Exercise goal. Go through the entries one line at a time, and gather every line that has the word "ring".

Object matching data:
——————————

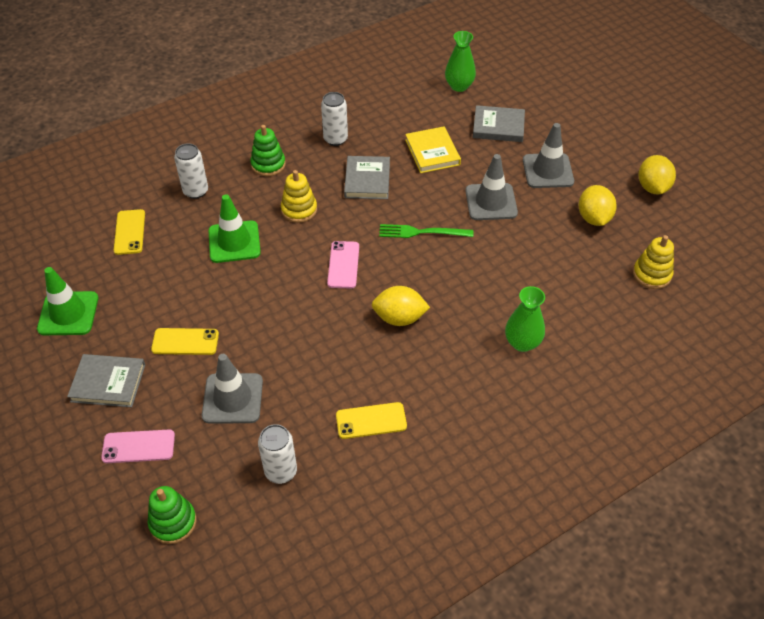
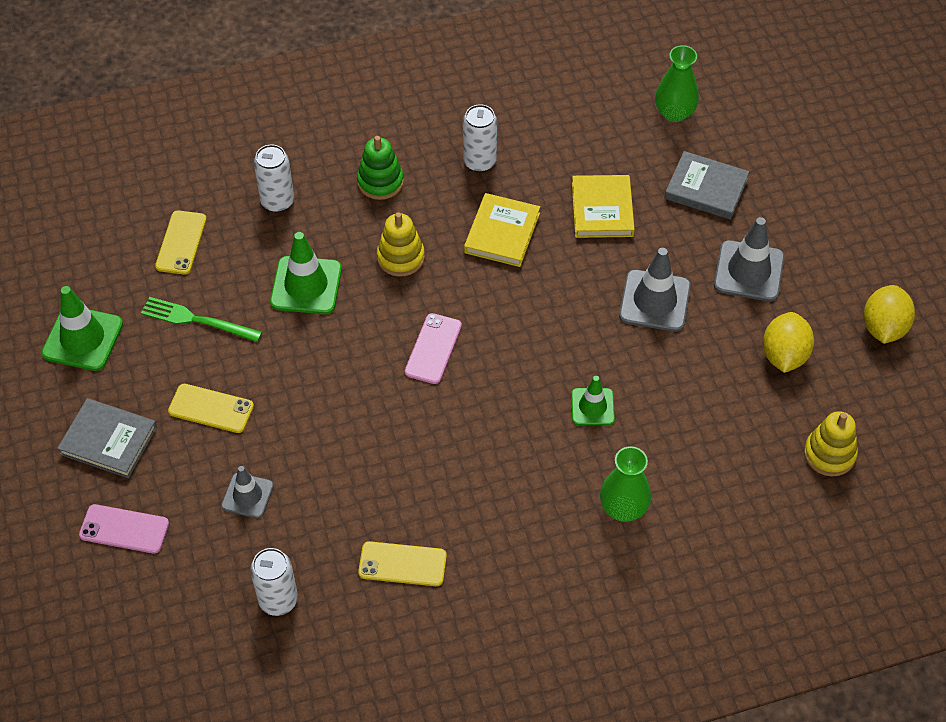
camera: 15 degrees right, 5 degrees up
green stacking toy [148,486,196,544] -> none
grey traffic cone [202,354,263,424] -> grey traffic cone [221,466,274,518], size x0.62
grey book [344,156,390,199] -> yellow book [464,193,540,267]
yellow lemon [371,286,430,326] -> none
green fork [379,224,473,238] -> green fork moved to [141,297,262,342]
none -> green traffic cone [571,376,615,425]

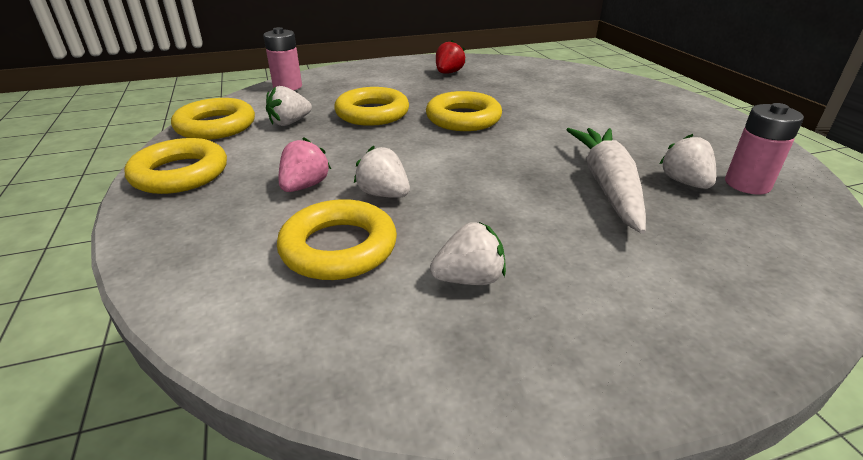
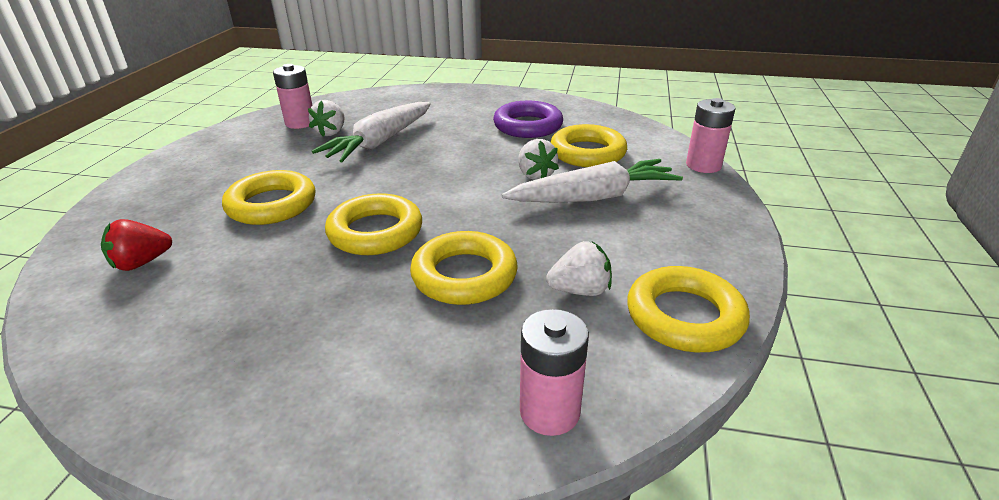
camera: 150 degrees left, 0 degrees up
yellow ring [124,138,227,194] -> yellow ring moved to [222,170,316,225]
pink strawberry [278,137,331,192] -> white carrot [502,159,683,202]
white strawberry [430,222,506,285] -> purple ring [493,101,563,138]
red strawberry [436,40,465,73] -> red strawberry moved to [101,219,172,271]
none -> pink battery [686,98,736,173]

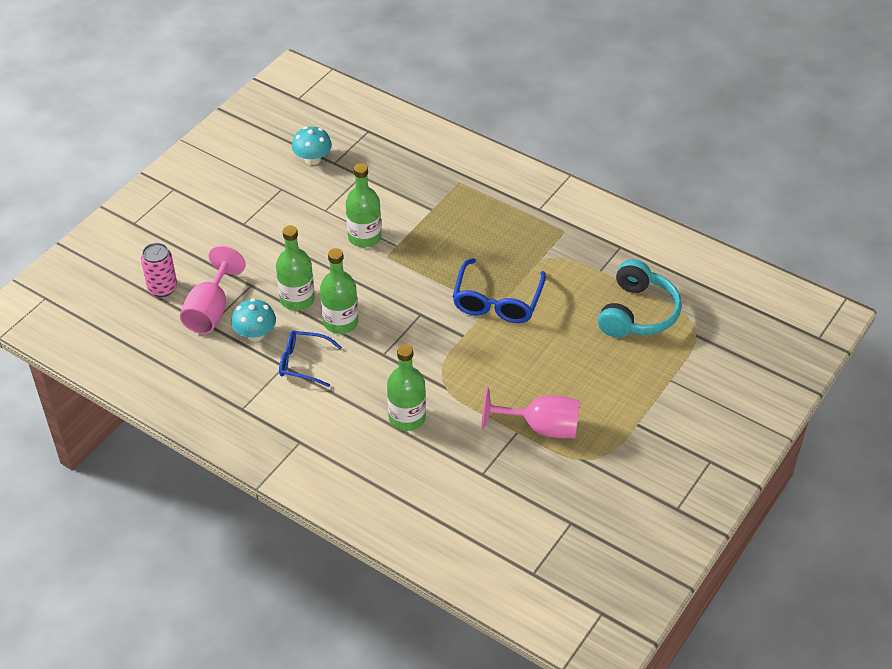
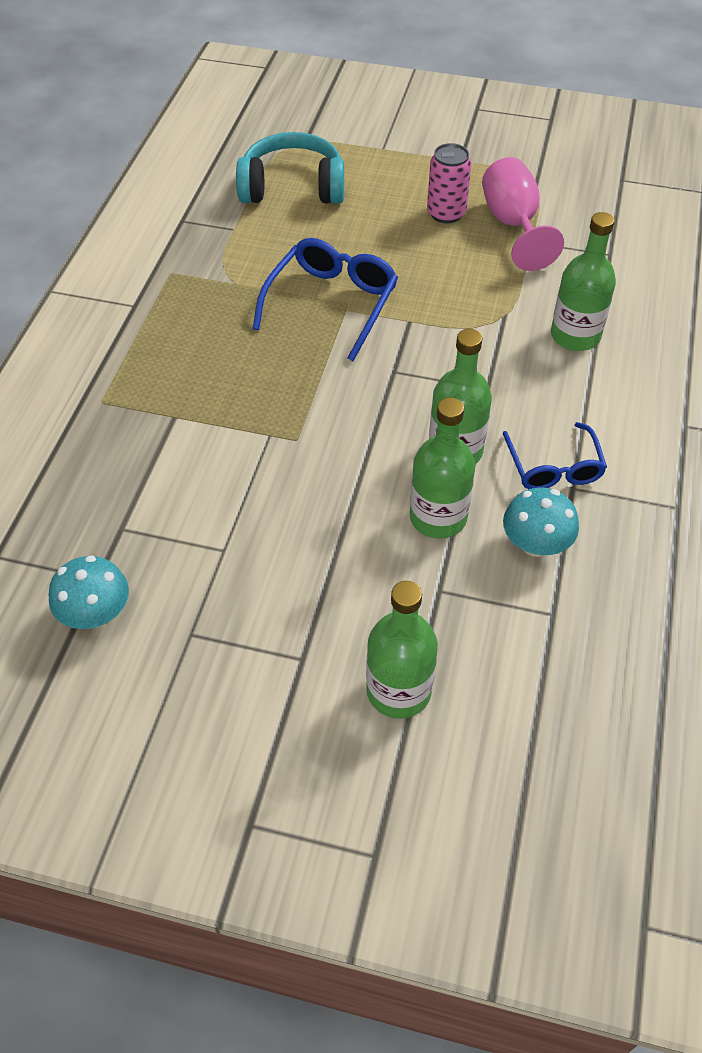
camera: 110 degrees left, 5 degrees up
pink can [141,243,177,297] -> pink can moved to [427,143,471,223]
pink goblet [180,246,246,334] -> none
green bottle [346,163,381,247] -> green bottle moved to [366,581,438,719]
blue glasses [452,258,546,323] -> blue glasses turned 60 degrees counterclockwise [252,238,398,361]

——————————

Exercise output.
yellow ring [124,138,227,194] -> yellow ring moved to [222,170,316,225]
white strawberry [430,222,506,285] -> purple ring [493,101,563,138]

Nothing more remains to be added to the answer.